__What needs to be done__
Would you retype exactly the lines below, from the one containing "white watering can: 4 -> 2" through the end of the entries, both ends included, but not the pictures?

__Listed records__
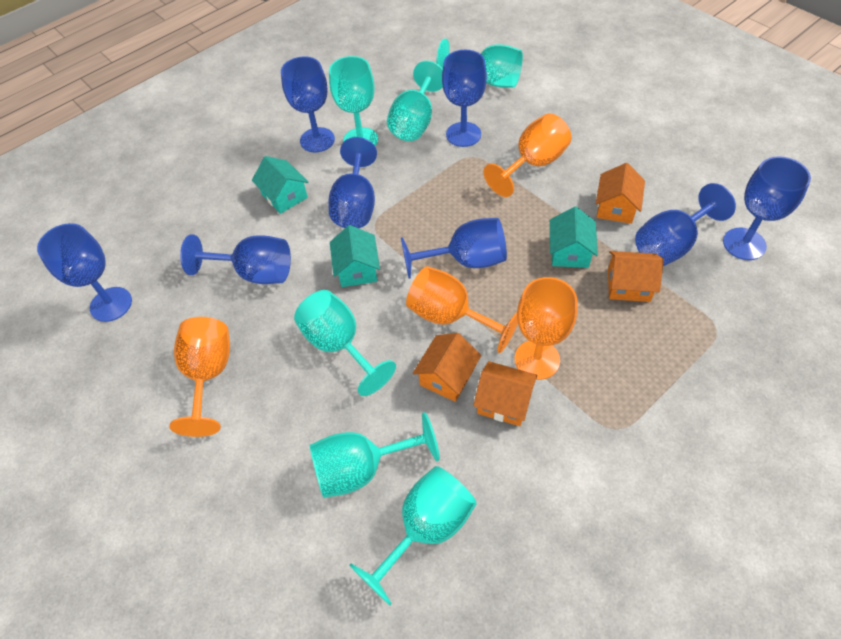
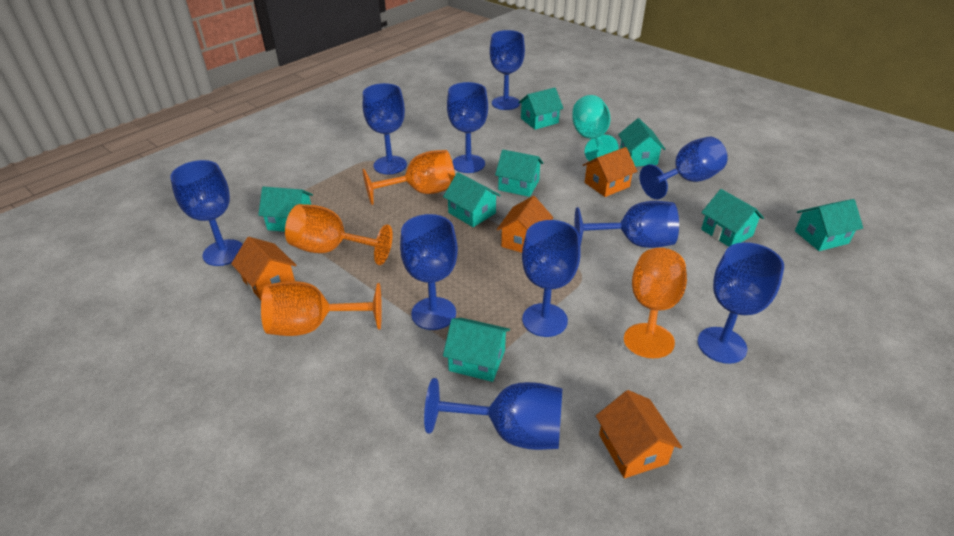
blue goblet: 8 -> 10
turquoise goblet: 6 -> 1
turquoise house: 3 -> 8

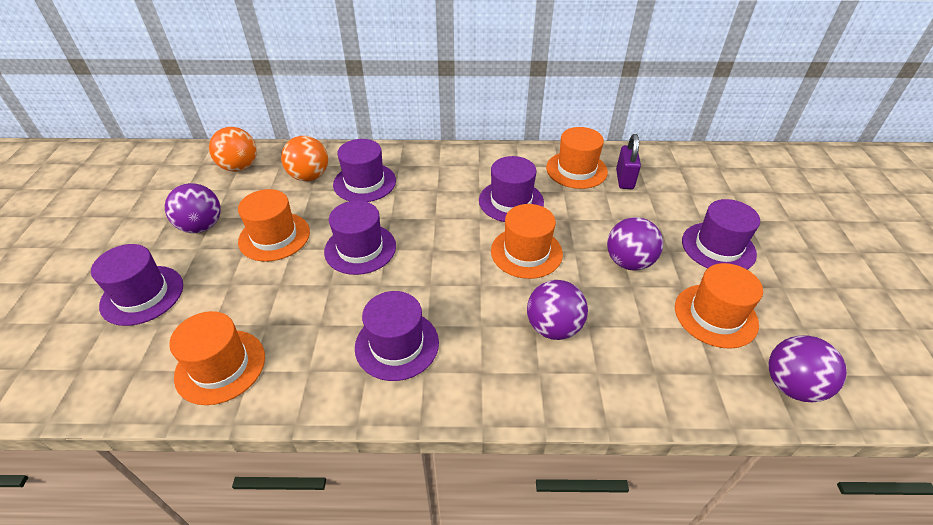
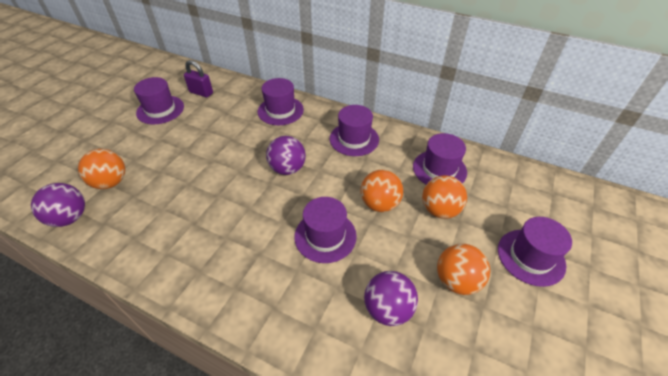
orange ball: 2 -> 4
orange hat: 5 -> 0
purple ball: 4 -> 3

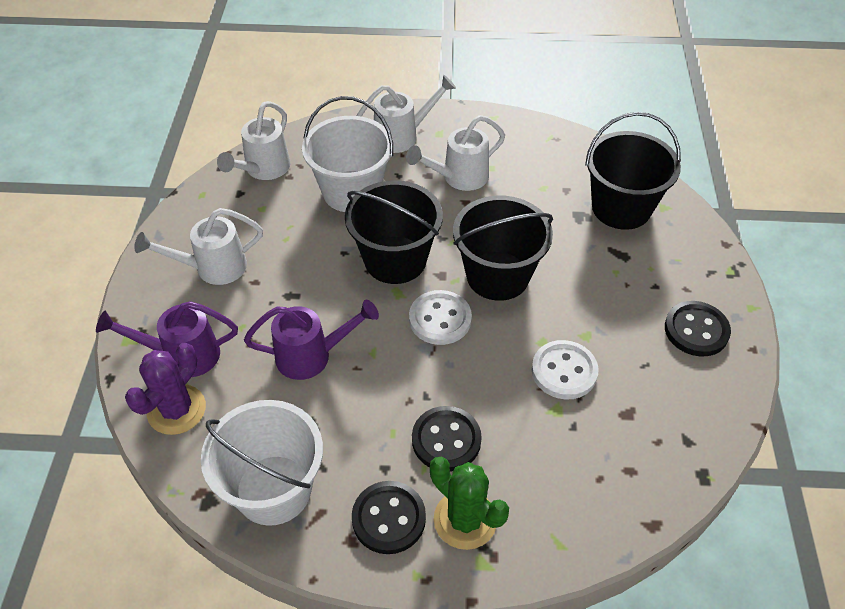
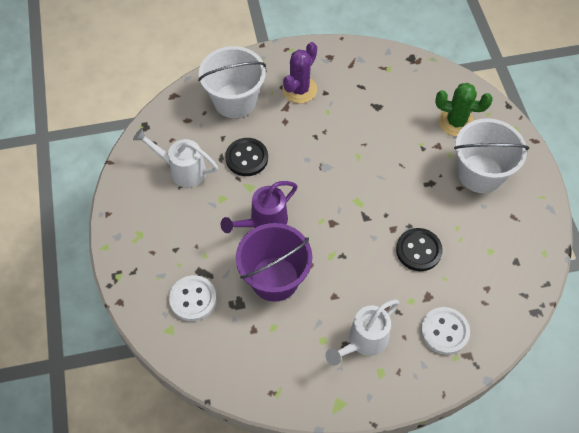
black bucket: 3 -> 0
black button: 3 -> 2
purple bucket: 0 -> 1
purple watering can: 2 -> 1
white watering can: 4 -> 2

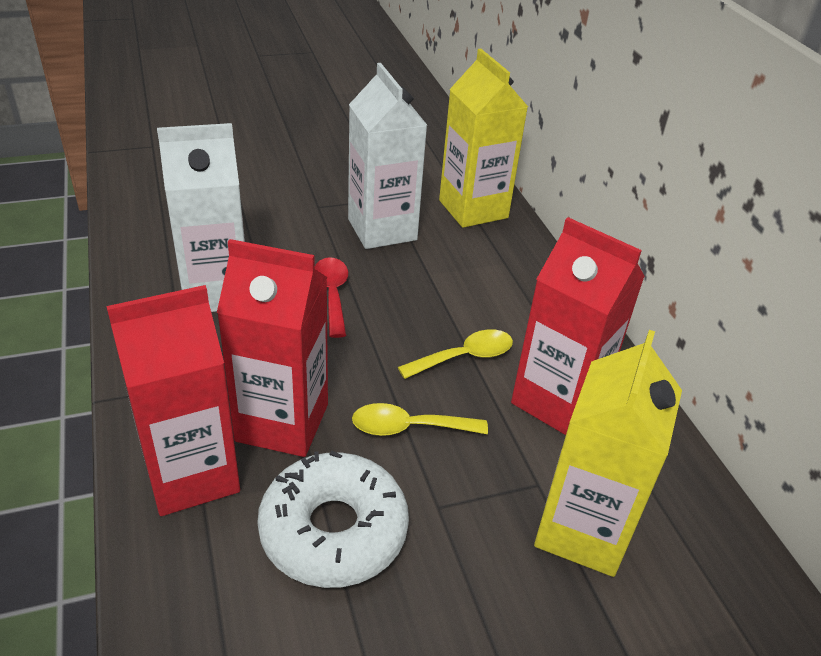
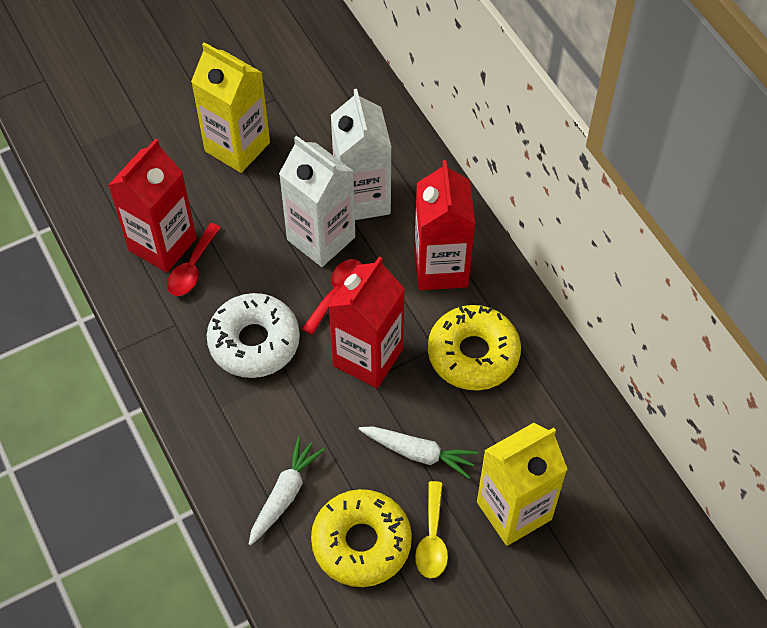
red spoon: 1 -> 2
white carrot: 0 -> 2
yellow donut: 0 -> 2
yellow spoon: 2 -> 1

__Written response__
white watering can: 4 -> 2

red spoon: 1 -> 2
white carrot: 0 -> 2
yellow donut: 0 -> 2
yellow spoon: 2 -> 1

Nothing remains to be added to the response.